• [Written task]:
Reproduce every line of the items below verbatim, omitting the picture markers from your answer.

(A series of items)

——

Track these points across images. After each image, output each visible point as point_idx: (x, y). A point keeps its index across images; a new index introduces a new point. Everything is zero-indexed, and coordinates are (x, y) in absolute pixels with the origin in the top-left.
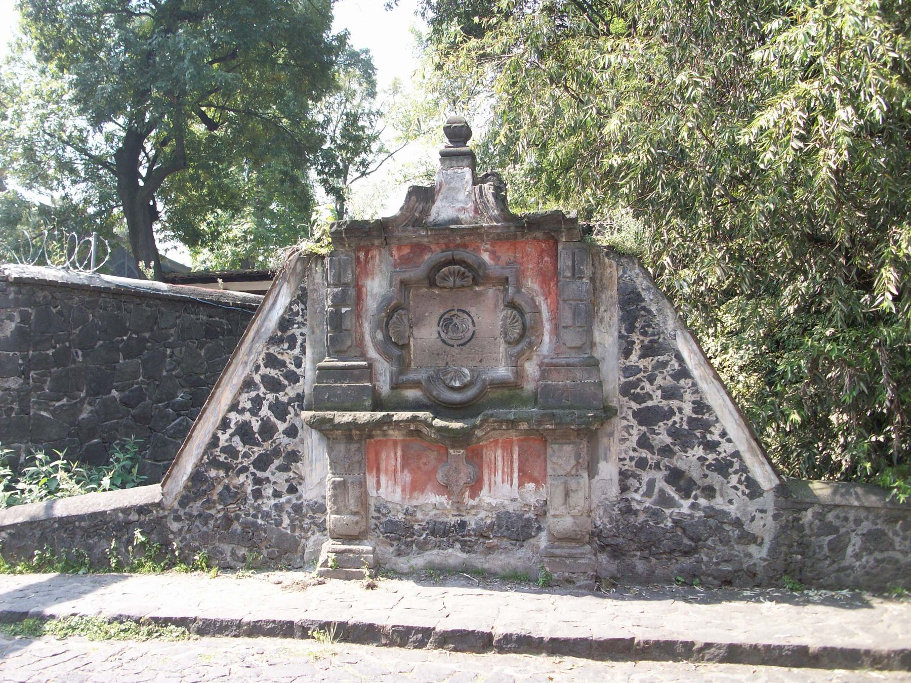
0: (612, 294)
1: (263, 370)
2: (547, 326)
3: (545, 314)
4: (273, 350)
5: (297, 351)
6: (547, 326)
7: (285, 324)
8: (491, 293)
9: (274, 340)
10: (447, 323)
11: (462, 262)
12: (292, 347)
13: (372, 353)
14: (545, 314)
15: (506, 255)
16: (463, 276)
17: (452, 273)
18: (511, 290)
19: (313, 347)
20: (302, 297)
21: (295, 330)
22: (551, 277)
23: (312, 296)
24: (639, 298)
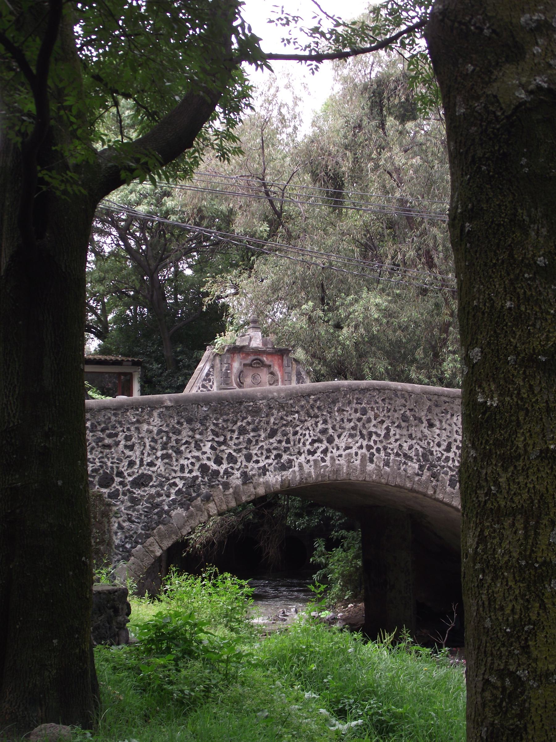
0: (294, 372)
1: (201, 389)
2: (280, 380)
3: (280, 377)
4: (204, 382)
5: (211, 383)
6: (280, 380)
7: (208, 375)
8: (265, 369)
9: (205, 380)
10: (254, 377)
11: (259, 360)
12: (210, 382)
13: (235, 385)
14: (280, 377)
15: (270, 359)
16: (259, 364)
17: (257, 363)
18: (272, 369)
19: (217, 382)
20: (212, 367)
21: (211, 377)
22: (281, 366)
23: (216, 367)
24: (301, 374)
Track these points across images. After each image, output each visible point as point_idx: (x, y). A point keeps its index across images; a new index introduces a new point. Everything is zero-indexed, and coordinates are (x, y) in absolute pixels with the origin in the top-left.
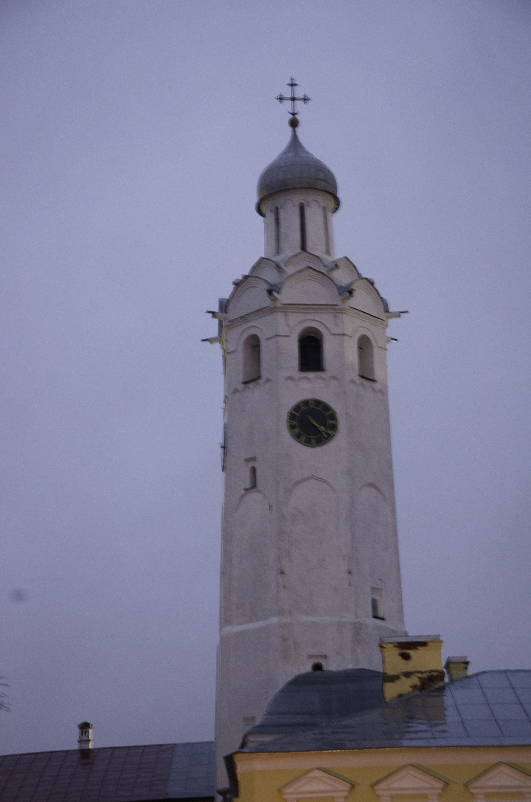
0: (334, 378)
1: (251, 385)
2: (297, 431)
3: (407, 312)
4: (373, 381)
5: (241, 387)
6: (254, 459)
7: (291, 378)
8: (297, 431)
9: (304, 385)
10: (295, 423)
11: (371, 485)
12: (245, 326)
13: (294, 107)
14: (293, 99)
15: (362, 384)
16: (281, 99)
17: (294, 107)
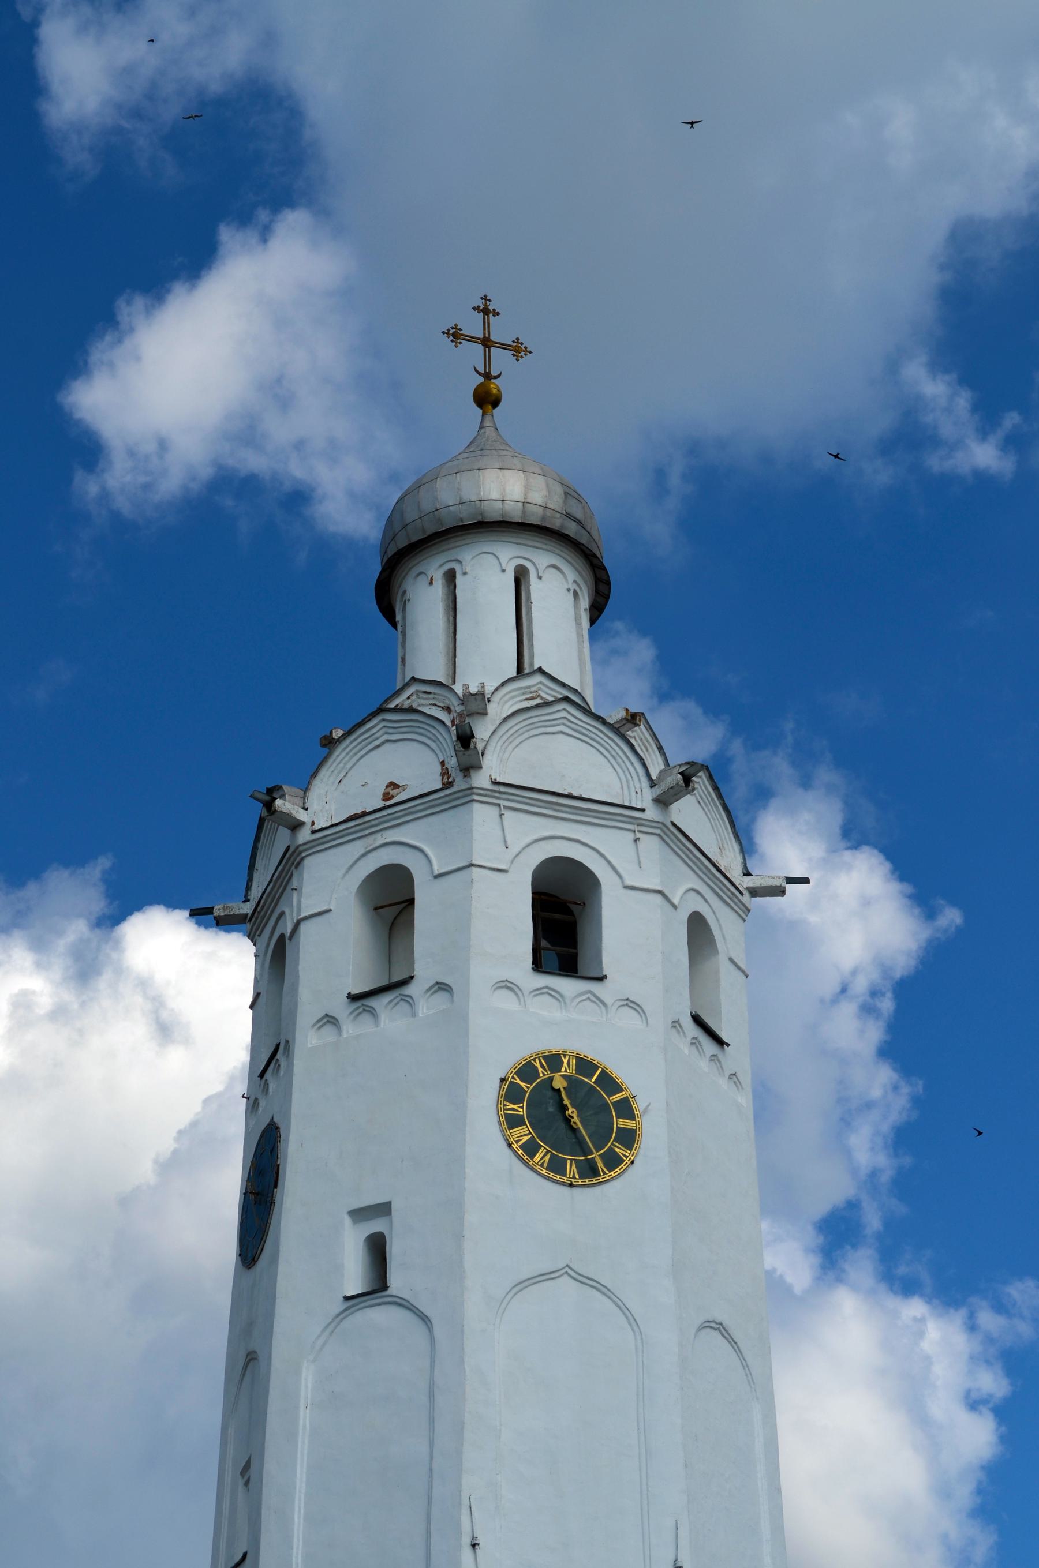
0: (629, 1003)
1: (379, 1003)
2: (522, 1134)
3: (805, 881)
4: (720, 1042)
5: (340, 1008)
6: (383, 1209)
7: (507, 986)
8: (522, 1134)
9: (544, 1009)
10: (520, 1110)
11: (719, 1327)
12: (357, 848)
13: (487, 360)
14: (486, 343)
15: (695, 1042)
16: (456, 335)
17: (487, 360)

——

• [Response]:
Track these points across images. After each image, output each visible point as point_idx: (x, y). A point keeps its index across images; a new index introduces a new point. Everything is zero-indexed, and coordinates are (x, y) in absolute pixels with the origin in the top-left.
0: (612, 294)
1: (263, 370)
2: (547, 326)
3: (545, 314)
4: (273, 350)
5: (297, 351)
6: (547, 326)
7: (285, 324)
8: (491, 293)
9: (274, 340)
10: (447, 323)
11: (462, 262)
12: (292, 347)
13: (372, 353)
14: (545, 314)
15: (506, 255)
16: (463, 276)
17: (452, 273)
18: (511, 290)
19: (313, 347)
20: (302, 297)
21: (295, 330)
22: (551, 277)
23: (312, 296)
24: (639, 298)
0: (294, 372)
1: (201, 389)
2: (280, 380)
3: (280, 377)
4: (204, 382)
5: (211, 383)
6: (280, 380)
7: (208, 375)
8: (265, 369)
9: (205, 380)
10: (254, 377)
11: (259, 360)
12: (210, 382)
13: (235, 385)
14: (280, 377)
15: (270, 359)
16: (259, 364)
17: (257, 363)
18: (272, 369)
19: (217, 382)
20: (212, 367)
21: (211, 377)
22: (281, 366)
23: (216, 367)
24: (301, 374)
Track these points across images. After each image, output each visible point as point_idx: (x, y). A point keeps its index across images; a new index introduces a new point. Everything is zero-indexed, and coordinates are (x, y) in absolute pixels with the origin in the top-left.
0: (334, 378)
1: (251, 385)
2: (297, 431)
3: (407, 312)
4: (373, 381)
5: (241, 387)
6: (254, 459)
7: (291, 378)
8: (297, 431)
9: (304, 385)
10: (295, 423)
11: (371, 485)
12: (245, 326)
13: (294, 107)
14: (293, 99)
15: (362, 384)
16: (281, 99)
17: (294, 107)
0: (629, 1003)
1: (379, 1003)
2: (522, 1134)
3: (805, 881)
4: (720, 1042)
5: (340, 1008)
6: (383, 1209)
7: (507, 986)
8: (522, 1134)
9: (544, 1009)
10: (520, 1110)
11: (719, 1327)
12: (357, 848)
13: (487, 360)
14: (486, 343)
15: (695, 1042)
16: (456, 335)
17: (487, 360)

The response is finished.